> **Data under study**
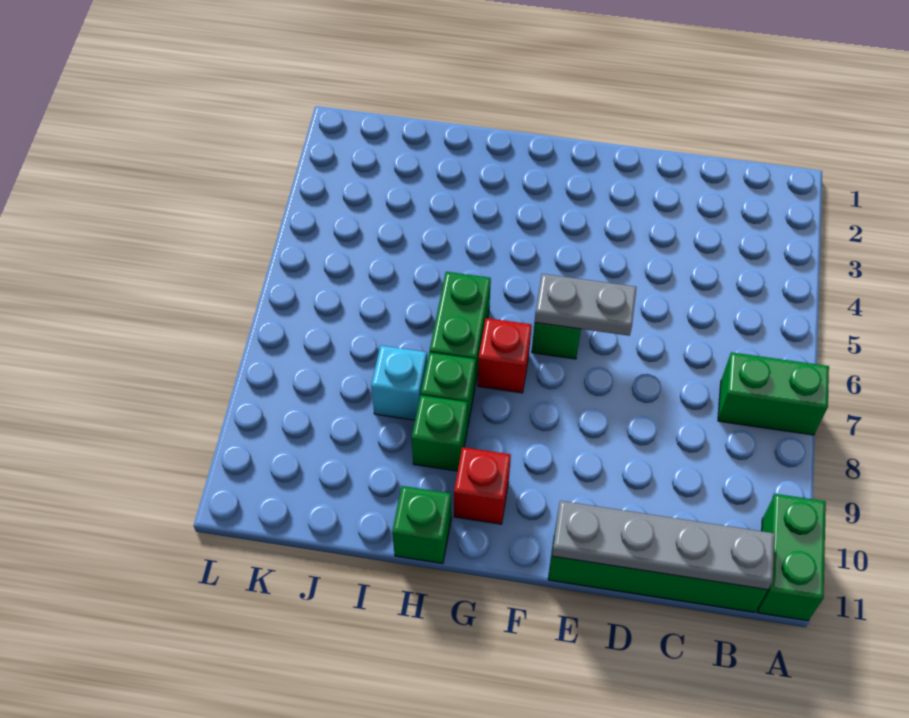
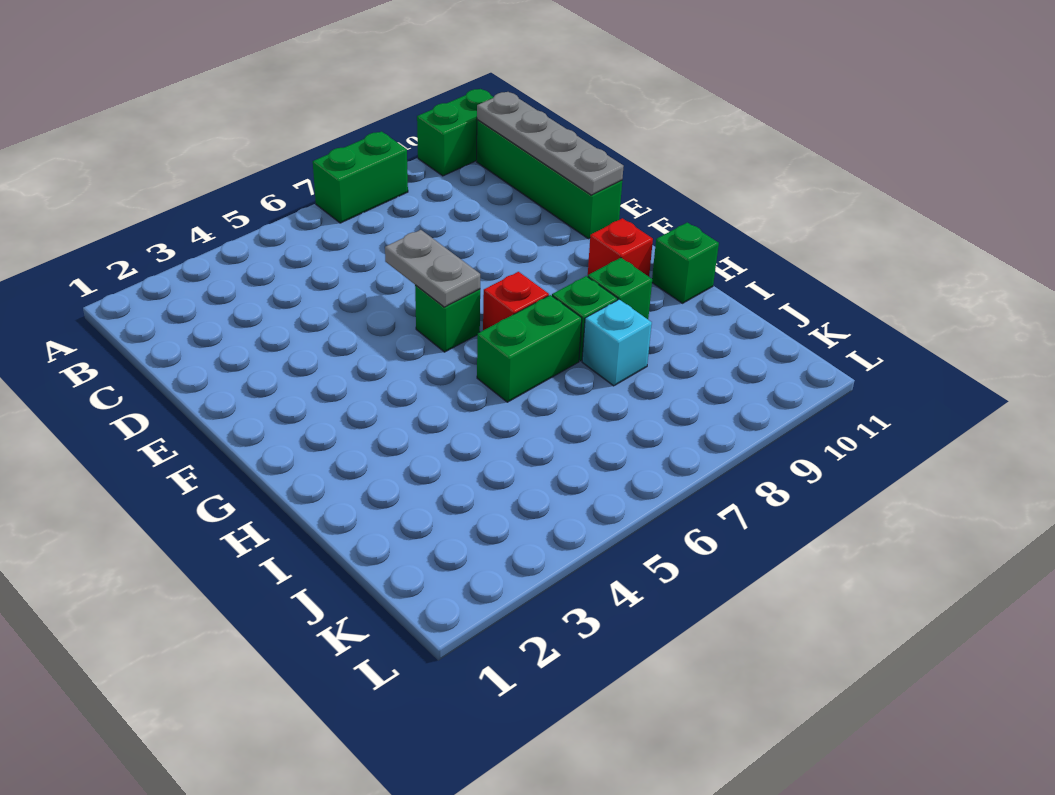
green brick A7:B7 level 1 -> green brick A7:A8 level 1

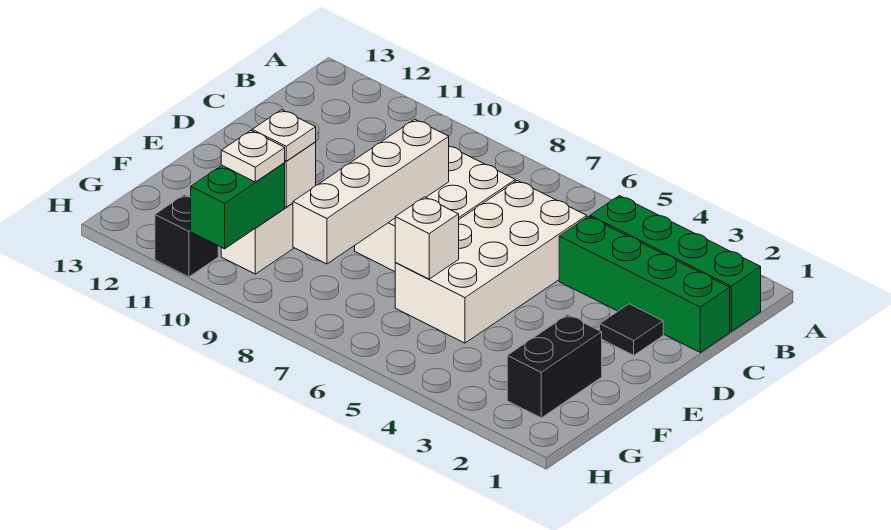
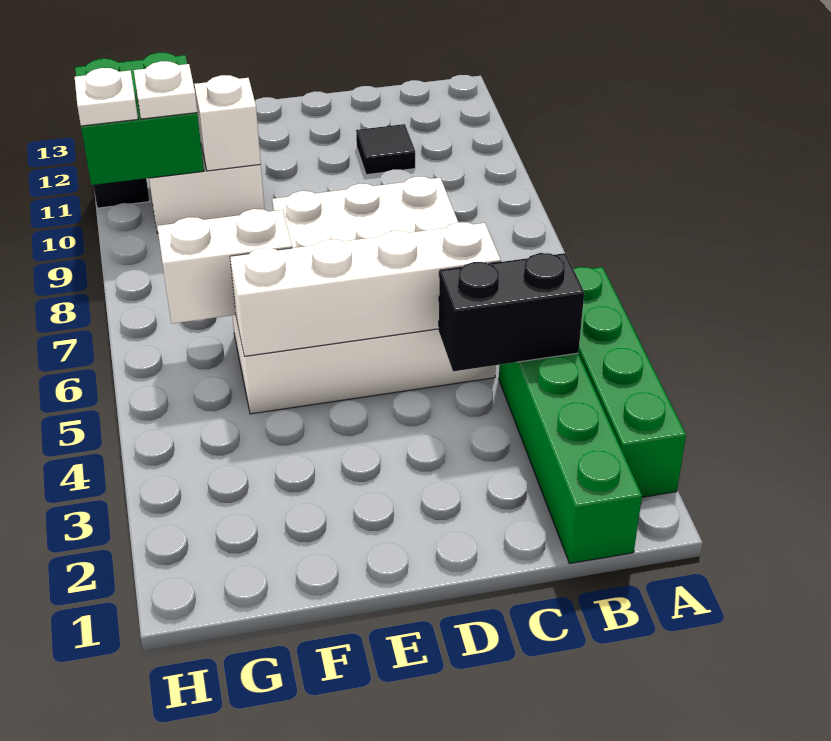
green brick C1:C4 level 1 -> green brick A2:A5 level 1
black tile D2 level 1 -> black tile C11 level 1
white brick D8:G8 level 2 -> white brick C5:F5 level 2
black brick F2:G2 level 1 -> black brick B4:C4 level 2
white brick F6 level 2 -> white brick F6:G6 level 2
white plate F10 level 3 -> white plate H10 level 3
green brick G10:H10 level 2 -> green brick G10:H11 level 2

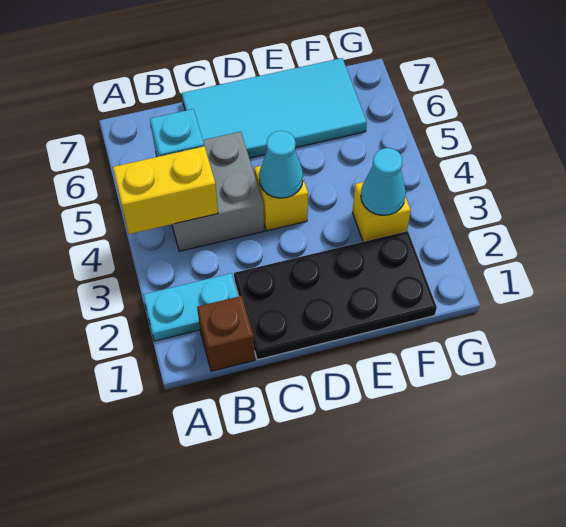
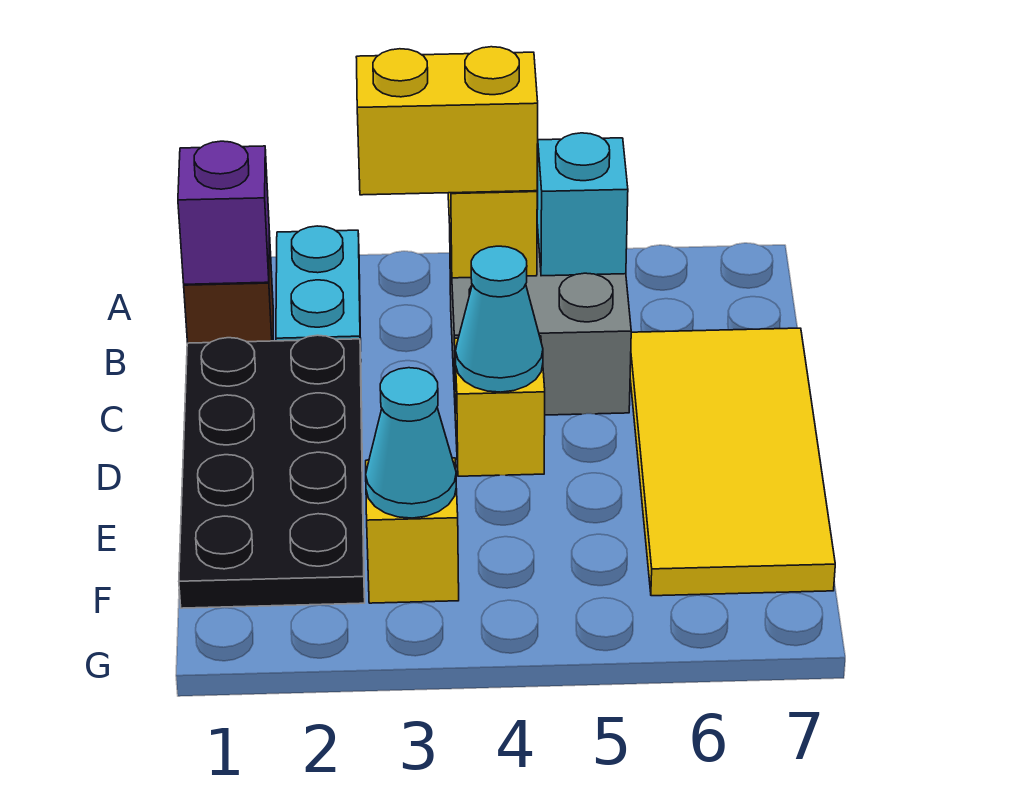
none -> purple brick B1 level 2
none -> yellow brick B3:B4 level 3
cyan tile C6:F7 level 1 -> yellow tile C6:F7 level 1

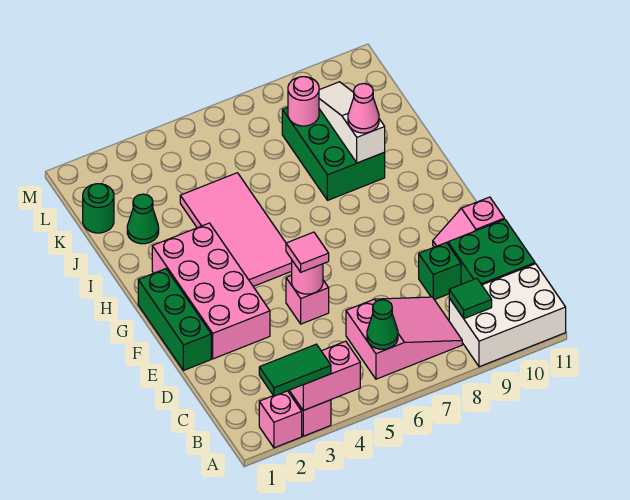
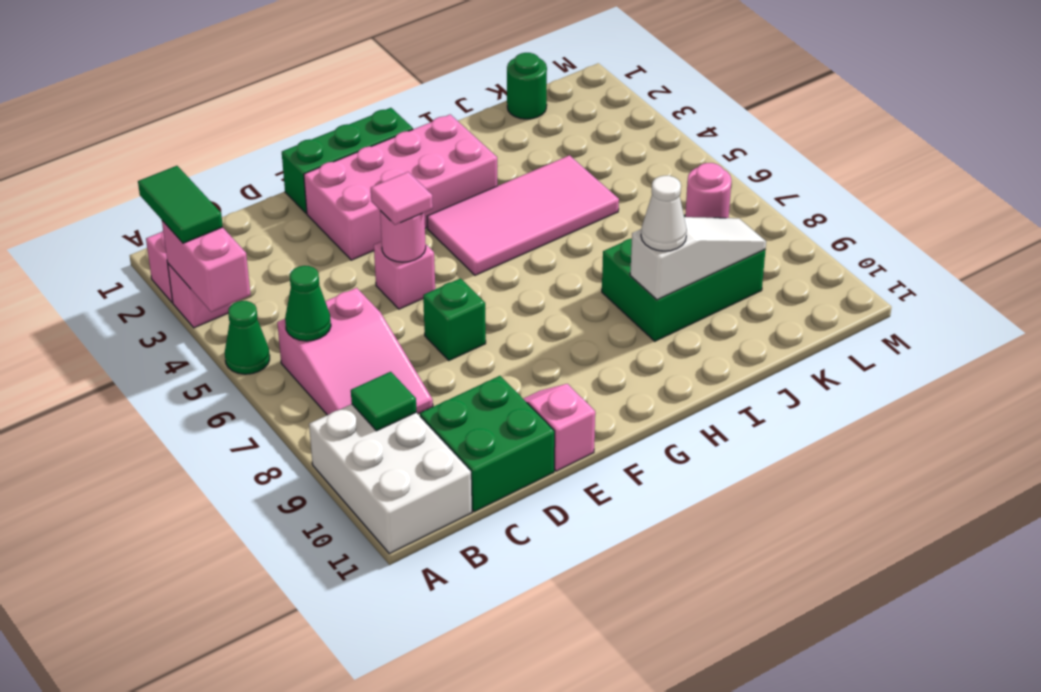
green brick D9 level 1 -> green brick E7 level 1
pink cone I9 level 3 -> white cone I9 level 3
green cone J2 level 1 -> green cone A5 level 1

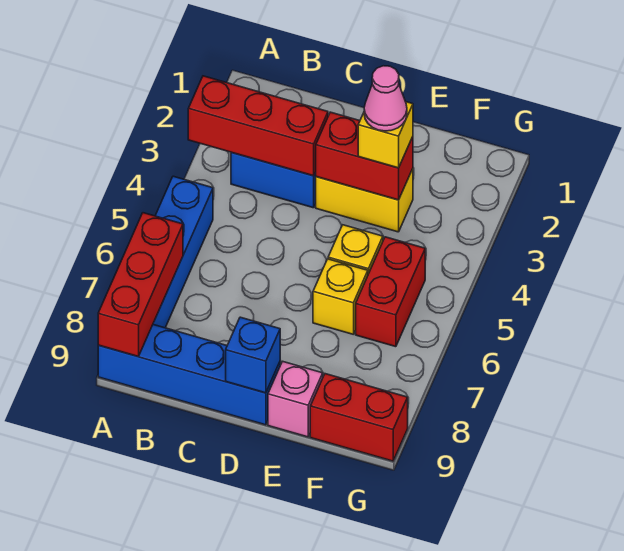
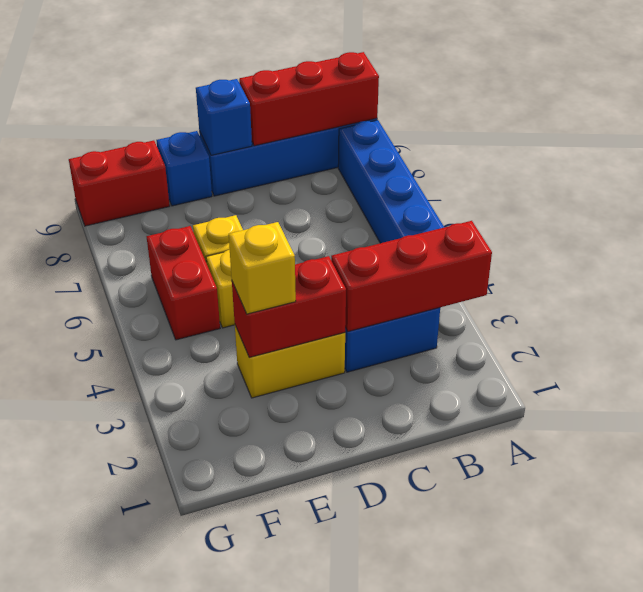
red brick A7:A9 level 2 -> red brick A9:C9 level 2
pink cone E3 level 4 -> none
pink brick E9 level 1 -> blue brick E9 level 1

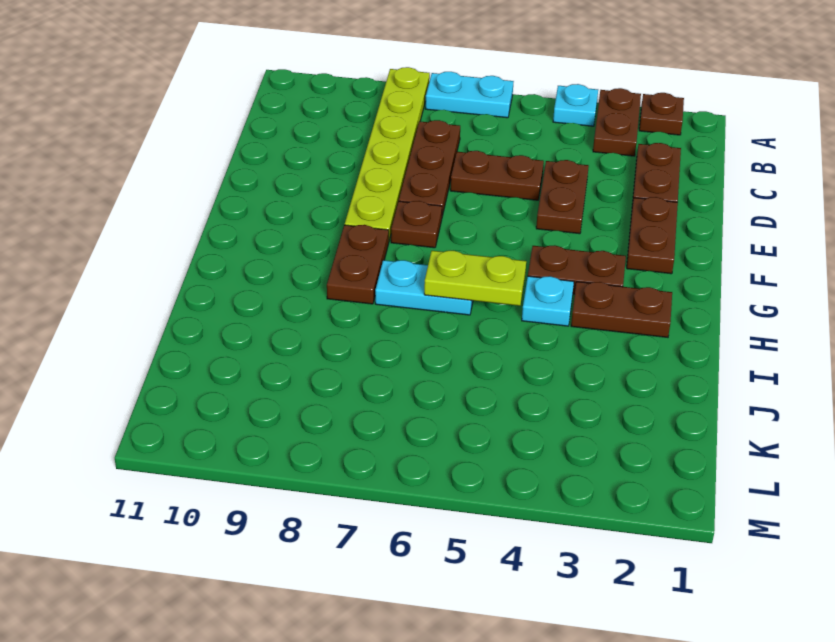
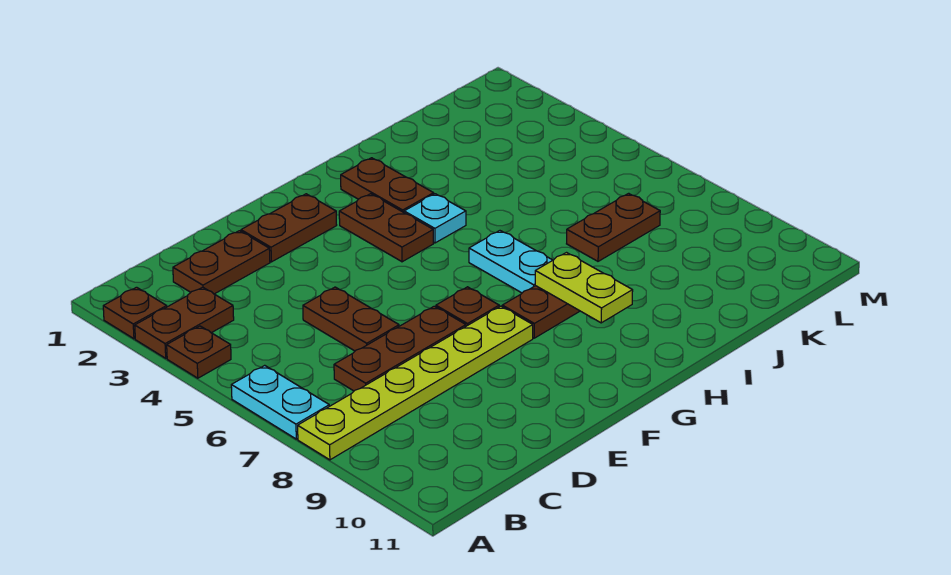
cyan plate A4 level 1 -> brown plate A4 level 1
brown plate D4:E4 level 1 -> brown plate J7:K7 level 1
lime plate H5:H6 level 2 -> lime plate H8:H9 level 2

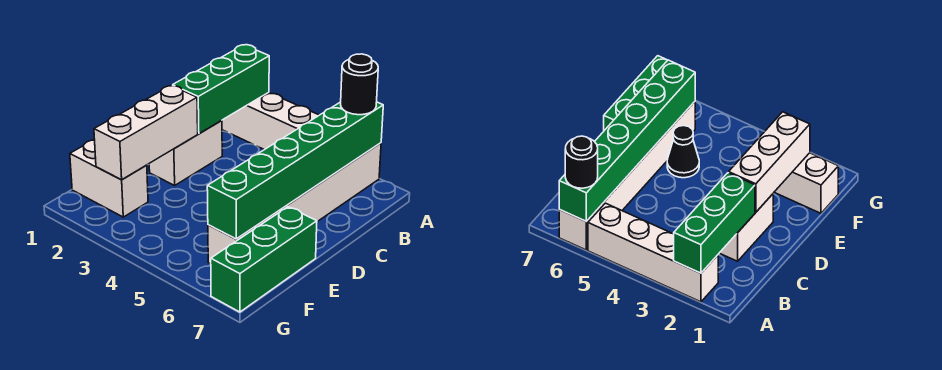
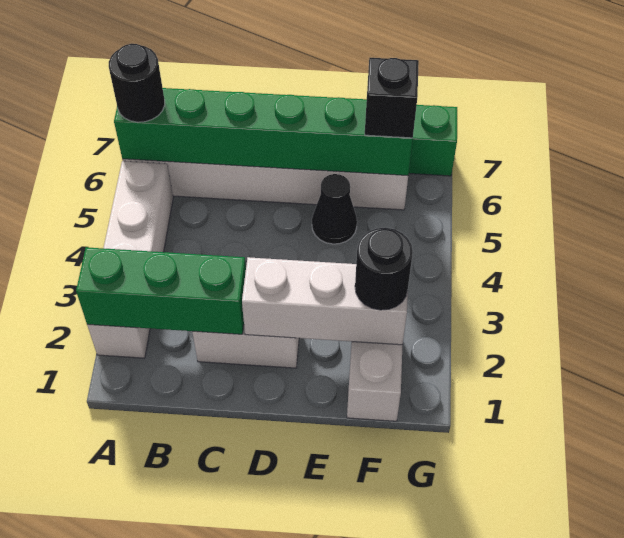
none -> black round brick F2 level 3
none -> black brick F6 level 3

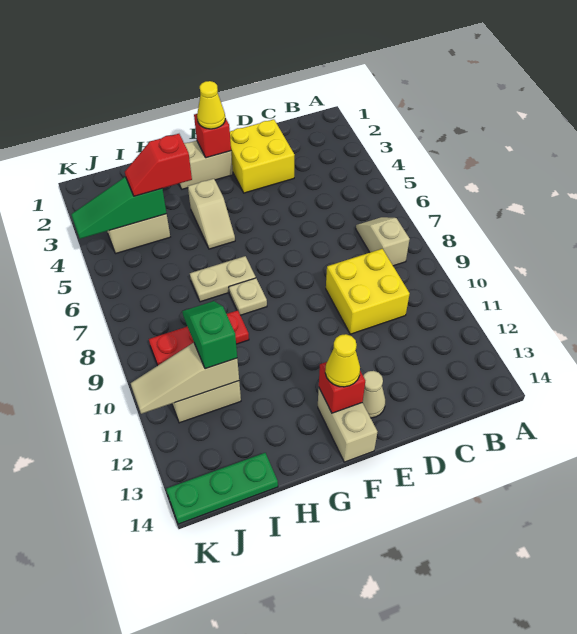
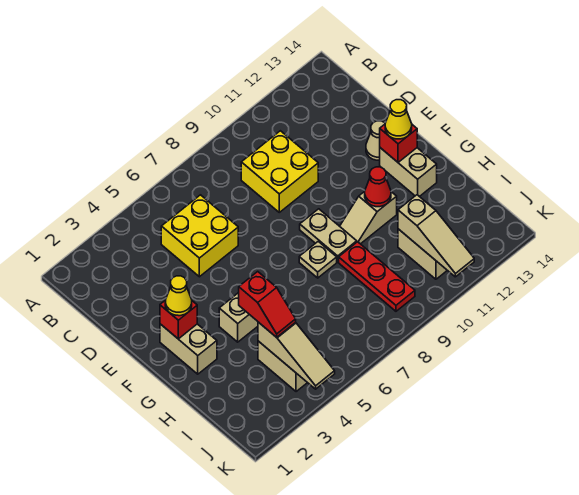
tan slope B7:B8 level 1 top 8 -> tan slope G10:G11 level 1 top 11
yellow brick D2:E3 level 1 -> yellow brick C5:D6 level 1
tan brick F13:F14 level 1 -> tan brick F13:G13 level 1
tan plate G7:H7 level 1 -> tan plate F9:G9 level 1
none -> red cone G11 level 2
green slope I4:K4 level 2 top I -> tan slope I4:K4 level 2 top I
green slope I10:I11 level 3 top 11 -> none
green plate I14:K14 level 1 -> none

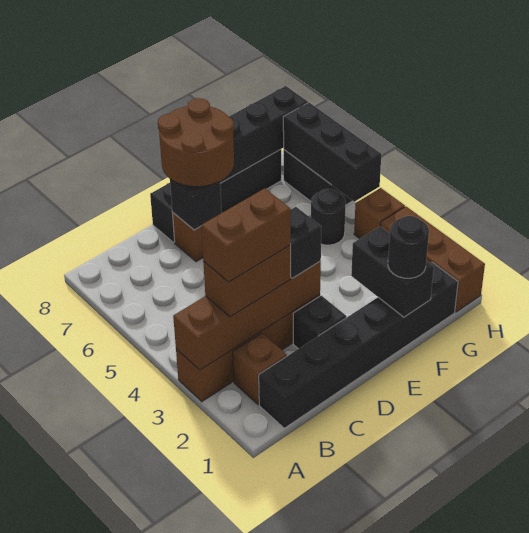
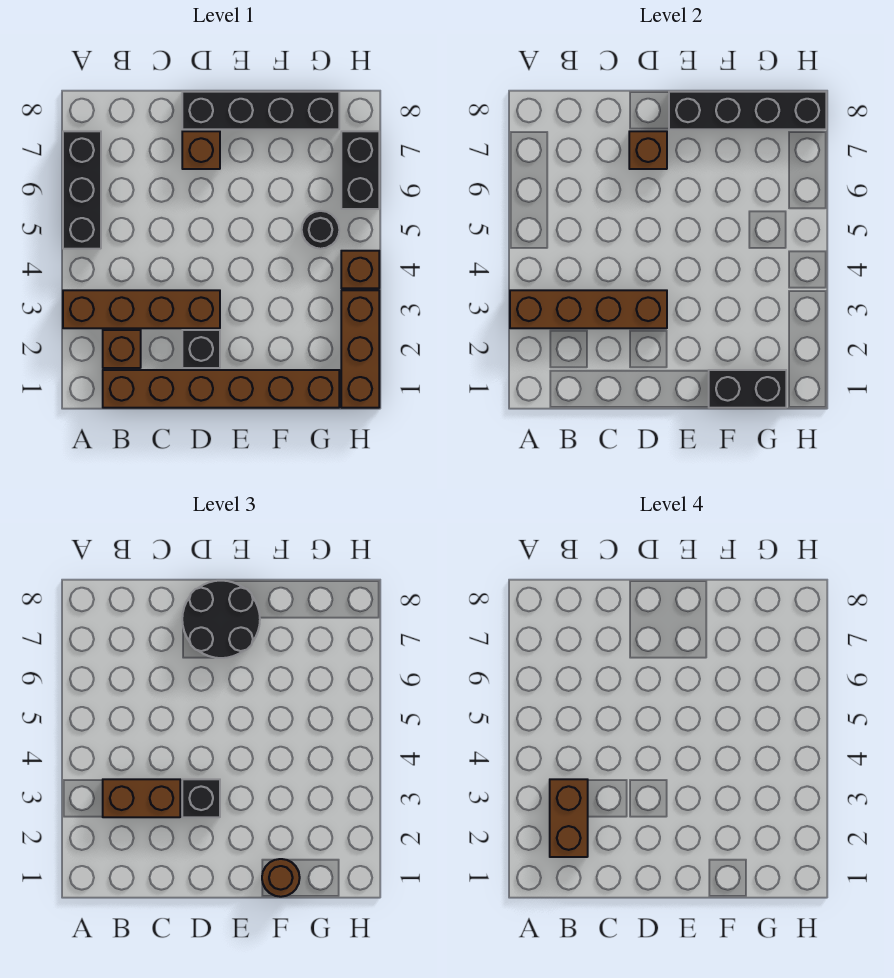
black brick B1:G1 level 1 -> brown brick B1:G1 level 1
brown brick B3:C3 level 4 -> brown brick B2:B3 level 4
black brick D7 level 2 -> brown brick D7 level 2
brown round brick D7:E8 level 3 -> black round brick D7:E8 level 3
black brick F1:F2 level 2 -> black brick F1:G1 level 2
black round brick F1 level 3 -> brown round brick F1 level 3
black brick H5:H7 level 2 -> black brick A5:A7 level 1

> **Your objective**
Return only the number of lines in the data above that hold the word "cyan".

> **Answer for the task**
2